══ Source material ══

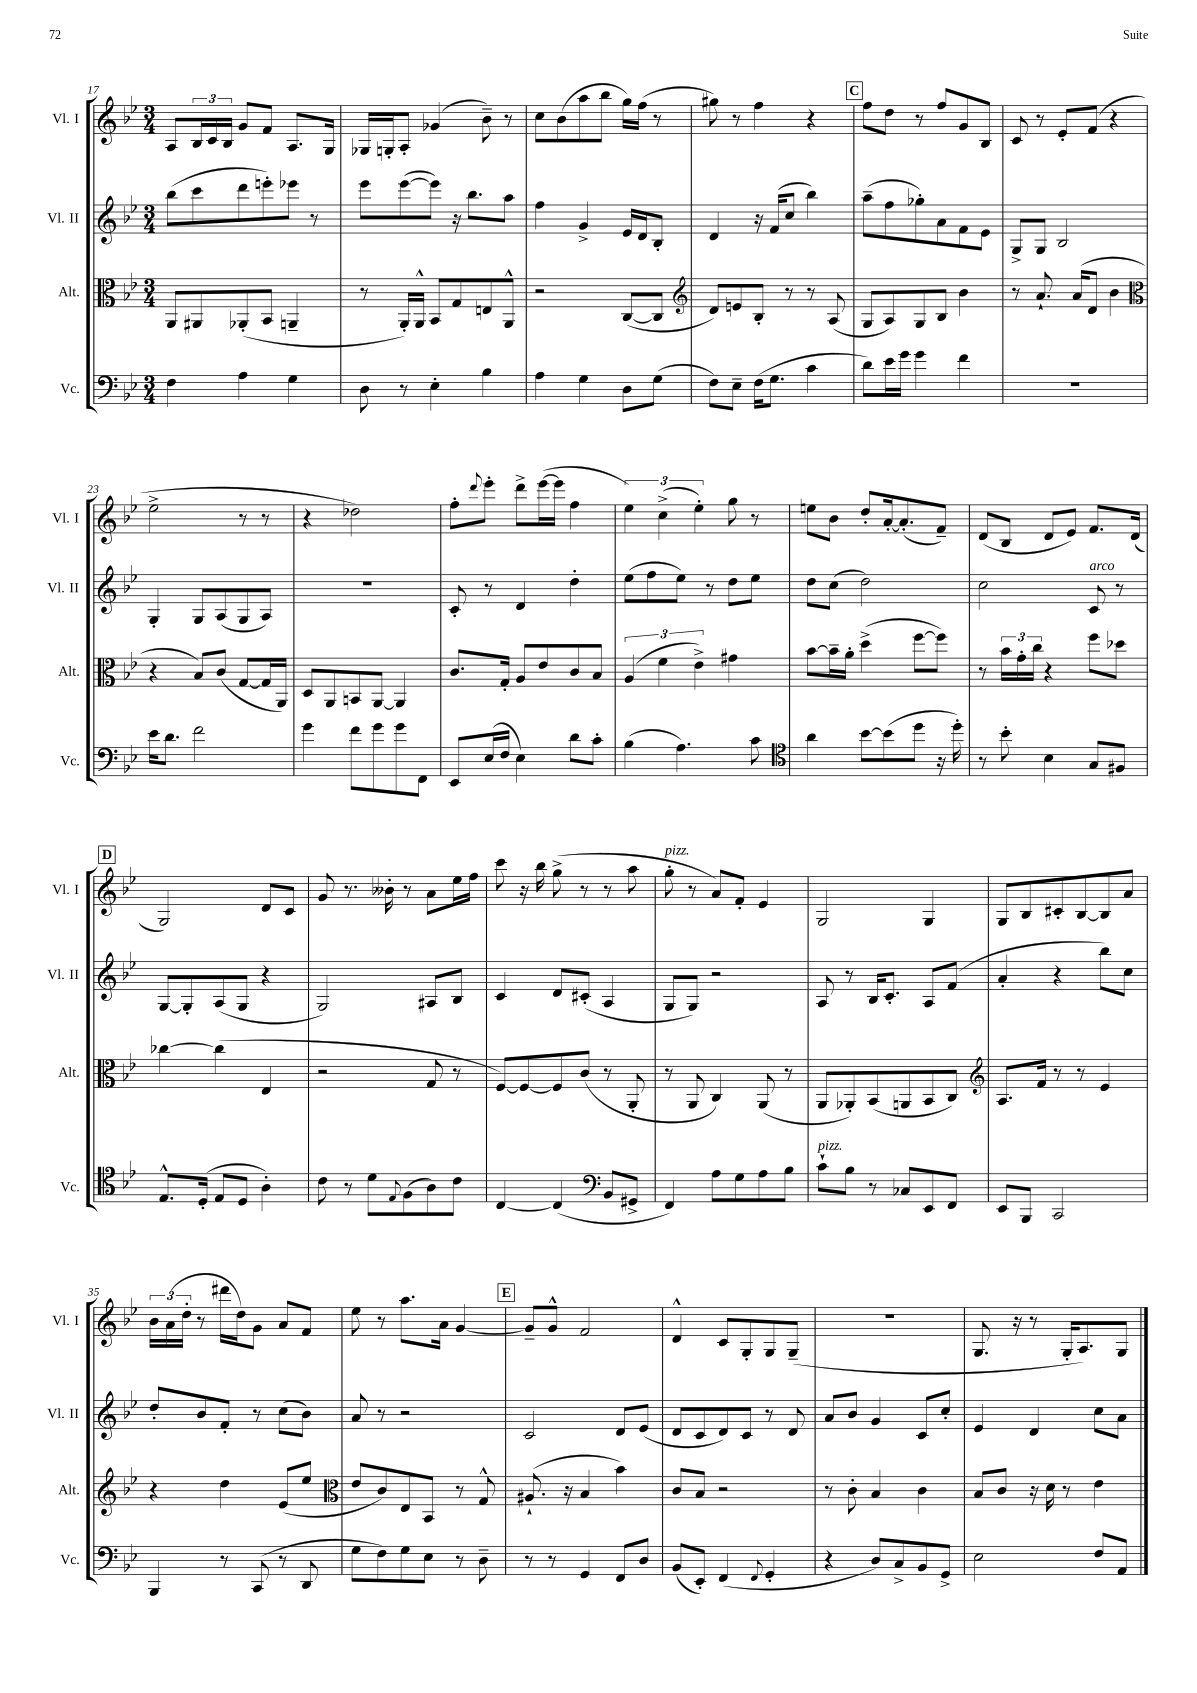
<<
\new StaffGroup <<
\new Staff = "s0" \with { instrumentName = "Vl. I" shortInstrumentName = "Vl. I" } {
    \clef treble \key bes \major \numericTimeSignature \time 3/4
    a8 \tuplet 3/2 { bes16 c'16 bes16 } g'8 f'8 a8. g16 |
    ges16 g16-. a8-. ges'4( bes'8--) r8 |
    c''8 bes'8( a''8 bes''8 g''16) f''16( r8 |
    gis''8) r8 f''4 r4 |
    \mark \markup { \box "C" } f''8 d''8 r8 f''8 g'8 bes8 |
    c'8 r8 ees'8-. f'8( r4 |
    ees''2-> r8 r8 |
    r4 des''2) |
    f''8-. \appoggiatura { d'''8 } ees'''8-. d'''8-> ees'''16~( ees'''16 f''4 |
    \tuplet 3/2 { ees''4) c''4->( ees''4-.) } g''8 r8 |
    e''8 bes'8 d''8-. a'16~-. a'8.-.( f'8--) |
    d'8( bes8 d'8 ees'8) f'8. d'16( |
    \mark \markup { \box "D" } g2) d'8 c'8 |
    g'8 r8. beses'16-. r8 a'8 ees''16 f''16 |
    c'''8 r16 bes''16 g''8->( r8 r8 a''8 |
    g''8-.^\markup { \italic "pizz." } r8 a'8) f'8-. ees'4 |
    g2 g4 |
    g8 bes8 cis'8-. bes8~ bes8 a'8 |
    \tuplet 3/2 { bes'16 a'16( d''16-. } r8 dis'''16 d''16) g'8 a'8 f'8 |
    ees''8 r8 a''8. a'16 g'4~ |
    \mark \markup { \box "E" } g'8-- g'8-^ f'2 |
    d'4-^ c'8 g8-. g8 g8--( |
    R2. |
    g8. r16 r8 g16-. a8.) g8 \bar "|." |
}
\new Staff = "s1" \with { instrumentName = "Vl. II" shortInstrumentName = "Vl. II" } {
    \clef treble \key bes \major \numericTimeSignature \time 3/4
    bes''8( c'''8 d'''8 e'''8-.) ees'''8 r8 |
    ees'''8 ees'''8~( ees'''8) r16 bes''8. a''8 |
    f''4 g'4-> ees'16 d'16 bes8-. |
    d'4 r16 f'16( c''8 bes''4) |
    \mark \markup { \box "C" } a''8--( f''8 ges''8-.) a'8 f'8 ees'8 |
    g8-> g8 bes2 |
    g4-. g8 a8( g8 a8) |
    R2. |
    c'8-. r8 d'4 d''4-. |
    ees''8( f''8 ees''8) r8 d''8 ees''8 |
    d''8 c''8( d''2) |
    c''2 c'8^\markup { \italic "arco" } r8 |
    \mark \markup { \box "D" } g8~ g8-. a8( g8 r4 |
    g2) ais8 bes8 |
    c'4 d'8 cis'8-.( a4 |
    g8 g8) r2 |
    a8 r8 bes16 c'8.-. a8 f'8( |
    a'4-. r4 bes''8) c''8 |
    d''8-. bes'8 f'8-. r8 c''8( bes'8) |
    a'8 r8 r2 |
    \mark \markup { \box "E" } c'2 d'8 ees'8( |
    d'8 c'8 d'8) c'8 r8 d'8 |
    a'8 bes'8 g'4 c'8 c''8-. |
    ees'4 d'4 c''8 a'8 \bar "|." |
}
\new Staff = "s2" \with { instrumentName = "Alt." shortInstrumentName = "Alt." } {
    \clef alto \key bes \major \numericTimeSignature \time 3/4
    a,8 ais,8 aes,8-.( bes,8 a,4-- |
    r8 a,16-.) a,16-^ bes,8 g8 e8 a,8-^ |
    r2 c8~( c8 |
    \clef treble d'8) e'8 bes8-. r8 r8 a8( |
    \mark \markup { \box "C" } g8 a8) g8 bes8 bes'4 |
    r8 a'8.-! a'16( d'8 bes'4 |
    \clef alto r4 bes8) c'8( g8~ g16 a,16) |
    d8 a,8 b,8 a,8~ a,4 |
    c'8. g16-. a8 ees'8 c'8 bes8 |
    \tuplet 3/2 { a4( f'4 ees'4->) } gis'4 |
    bes'8~ bes'16-- a'16-. d''4->( f''8~ f''8) |
    r8 \tuplet 3/2 { bes'16 g'16-. c''16 } r4 f''8 des''8 |
    \mark \markup { \box "D" } ces''4~ ces''4( ees4 |
    r2 g8 r8 |
    f8~) f8~ f8 c'8( r8 a,8-. |
    r8 a,8 c4) a,8( r8 |
    a,8 aes,8-.) bes,8( a,8 bes,8 c8) |
    \clef treble a8. f'16 r8 r8 ees'4 |
    r4 d''4 ees'8( ees''8 |
    \clef alto ees'8 c'8) ees8 bes,8 r8 g8-^ |
    \mark \markup { \box "E" } ais8.-!( r16 bes4 bes'4) |
    c'8 bes8 r2 |
    r8 c'8-. bes4 c'4 |
    bes8 c'8 r16 d'16 r8 ees'4 \bar "|." |
}
\new Staff = "s3" \with { instrumentName = "Vc." shortInstrumentName = "Vc." } {
    \clef bass \key bes \major \numericTimeSignature \time 3/4
    f4 a4 g4 |
    d8 r8 ees4-. bes4 |
    a4 g4 d8 g8( |
    f8) ees8-- f16( g8. c'4 |
    \mark \markup { \box "C" } d'8) ees'16 g'16 g'4 f'4 |
    R2. |
    ees'16 d'8. f'2 |
    g'4 f'8 g'8 g'8 f,8 |
    ees,8 ees16( f16 ees4) d'8 c'8-. |
    bes4( a4.) c'8 |
    \clef tenor a'4 bes'8~ bes'8( d''8 r16 d''16-.) |
    r8 bes'8-. bes4 g8 fis8 |
    \mark \markup { \box "D" } ees8.-^ d16-.( ees8 d8 a4-.) |
    c'8 r8 d'8 \appoggiatura { ees8 } f8( a8) c'8 |
    c4~ c4( \clef bass bes,8 gis,8-> |
    f,4) a8 g8 a8 bes8 |
    c'8-!^\markup { \italic "pizz." } bes8 r8 ces8 ees,8 f,8 |
    ees,8 bes,,8 c,2 |
    bes,,4 r8 c,8( r8 d,8 |
    g8 f8) g8 ees8 r8 d8-- |
    \mark \markup { \box "E" } r8 r8 g,4 f,8 d8 |
    bes,8( ees,8-.) f,4( \appoggiatura { f,8 } g,4-. |
    r4 d8) c8-> bes,8 g,8-> |
    ees2 f8 a,8 \bar "|." |
}
>>
>>
\layout { \context { \Score currentBarNumber = #17 } }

═══

Reproduce every line above character for character, leaving out the picture.

<<
\new StaffGroup <<
\new Staff = "s0" \with { instrumentName = "Vl. I" shortInstrumentName = "Vl. I" } {
    \clef treble \key bes \major \numericTimeSignature \time 3/4
    a8 \tuplet 3/2 { bes16 c'16 bes16 } g'8 f'8 a8. g16 |
    ges16 g16-. a8-. ges'4( bes'8--) r8 |
    c''8 bes'8( a''8 bes''8 g''16) f''16( r8 |
    gis''8) r8 f''4 r4 |
    \mark \markup { \box "C" } f''8 d''8 r8 f''8 g'8 bes8 |
    c'8 r8 ees'8-. f'8( r4 |
    ees''2-> r8 r8 |
    r4 des''2) |
    f''8-. \appoggiatura { d'''8 } ees'''8-. d'''8-> ees'''16~( ees'''16 f''4 |
    \tuplet 3/2 { ees''4) c''4->( ees''4-.) } g''8 r8 |
    e''8 bes'8 d''8-. a'16~-. a'8.-.( f'8--) |
    d'8( bes8 d'8 ees'8) f'8. d'16( |
    \mark \markup { \box "D" } g2) d'8 c'8 |
    g'8 r8. beses'16-. r8 a'8 ees''16 f''16 |
    c'''8 r16 bes''16 g''8->( r8 r8 a''8 |
    g''8-.^\markup { \italic "pizz." } r8 a'8) f'8-. ees'4 |
    g2 g4 |
    g8 bes8 cis'8-. bes8~ bes8 a'8 |
    \tuplet 3/2 { bes'16 a'16( d''16-. } r8 dis'''16 d''16) g'8 a'8 f'8 |
    ees''8 r8 a''8. a'16 g'4~ |
    \mark \markup { \box "E" } g'8-- g'8-^ f'2 |
    d'4-^ c'8 g8-. g8 g8--( |
    R2. |
    g8. r16 r8 g16-. a8.) g8 \bar "|." |
}
\new Staff = "s1" \with { instrumentName = "Vl. II" shortInstrumentName = "Vl. II" } {
    \clef treble \key bes \major \numericTimeSignature \time 3/4
    bes''8( c'''8 d'''8 e'''8-.) ees'''8 r8 |
    ees'''8 ees'''8~( ees'''8) r16 bes''8. a''8 |
    f''4 g'4-> ees'16 d'16 bes8-. |
    d'4 r16 f'16( c''8 bes''4) |
    \mark \markup { \box "C" } a''8--( f''8 ges''8-.) a'8 f'8 ees'8 |
    g8-> g8 bes2 |
    g4-. g8 a8( g8 a8) |
    R2. |
    c'8-. r8 d'4 d''4-. |
    ees''8( f''8 ees''8) r8 d''8 ees''8 |
    d''8 c''8( d''2) |
    c''2 c'8^\markup { \italic "arco" } r8 |
    \mark \markup { \box "D" } g8~ g8-. a8( g8 r4 |
    g2) ais8 bes8 |
    c'4 d'8 cis'8-.( a4 |
    g8 g8) r2 |
    a8 r8 bes16 c'8.-. a8 f'8( |
    a'4-. r4 bes''8) c''8 |
    d''8-. bes'8 f'8-. r8 c''8( bes'8) |
    a'8 r8 r2 |
    \mark \markup { \box "E" } c'2 d'8 ees'8( |
    d'8 c'8 d'8) c'8 r8 d'8 |
    a'8 bes'8 g'4 c'8 c''8-. |
    ees'4 d'4 c''8 a'8 \bar "|." |
}
\new Staff = "s2" \with { instrumentName = "Alt." shortInstrumentName = "Alt." } {
    \clef alto \key bes \major \numericTimeSignature \time 3/4
    a,8 ais,8 aes,8-.( bes,8 a,4-- |
    r8 a,16-.) a,16-^ bes,8 g8 e8 a,8-^ |
    r2 c8~( c8 |
    \clef treble d'8) e'8 bes8-. r8 r8 a8( |
    \mark \markup { \box "C" } g8 a8) g8 bes8 bes'4 |
    r8 a'8.-! a'16( d'8 bes'4 |
    \clef alto r4 bes8) c'8( g8~ g16 a,16) |
    d8 a,8 b,8 a,8~ a,4 |
    c'8. g16-. a8 ees'8 c'8 bes8 |
    \tuplet 3/2 { a4( f'4 ees'4->) } gis'4 |
    bes'8~ bes'16-- a'16-. d''4->( f''8~ f''8) |
    r8 \tuplet 3/2 { bes'16 g'16-. c''16 } r4 f''8 des''8 |
    \mark \markup { \box "D" } ces''4~ ces''4( ees4 |
    r2 g8 r8 |
    f8~) f8~ f8 c'8( r8 a,8-. |
    r8 a,8 c4) a,8( r8 |
    a,8 aes,8-.) bes,8( a,8 bes,8 c8) |
    \clef treble a8. f'16 r8 r8 ees'4 |
    r4 d''4 ees'8( ees''8 |
    \clef alto ees'8 c'8) ees8 bes,8 r8 g8-^ |
    \mark \markup { \box "E" } ais8.-!( r16 bes4 bes'4) |
    c'8 bes8 r2 |
    r8 c'8-. bes4 c'4 |
    bes8 c'8 r16 d'16 r8 ees'4 \bar "|." |
}
\new Staff = "s3" \with { instrumentName = "Vc." shortInstrumentName = "Vc." } {
    \clef bass \key bes \major \numericTimeSignature \time 3/4
    f4 a4 g4 |
    d8 r8 ees4-. bes4 |
    a4 g4 d8 g8( |
    f8) ees8-- f16( g8. c'4 |
    \mark \markup { \box "C" } d'8) ees'16 g'16 g'4 f'4 |
    R2. |
    ees'16 d'8. f'2 |
    g'4 f'8 g'8 g'8 f,8 |
    ees,8 ees16( f16 ees4) d'8 c'8-. |
    bes4( a4.) c'8 |
    \clef tenor a'4 bes'8~ bes'8( d''8 r16 d''16-.) |
    r8 bes'8-. bes4 g8 fis8 |
    \mark \markup { \box "D" } ees8.-^ d16-.( ees8 d8 a4-.) |
    c'8 r8 d'8 \appoggiatura { ees8 } f8( a8) c'8 |
    c4~ c4( \clef bass bes,8 gis,8-> |
    f,4) a8 g8 a8 bes8 |
    c'8-!^\markup { \italic "pizz." } bes8 r8 ces8 ees,8 f,8 |
    ees,8 bes,,8 c,2 |
    bes,,4 r8 c,8( r8 d,8 |
    g8 f8) g8 ees8 r8 d8-- |
    \mark \markup { \box "E" } r8 r8 g,4 f,8 d8 |
    bes,8( ees,8-.) f,4( \appoggiatura { f,8 } g,4-. |
    r4 d8) c8-> bes,8 g,8-> |
    ees2 f8 a,8 \bar "|." |
}
>>
>>
\layout { \context { \Score currentBarNumber = #17 } }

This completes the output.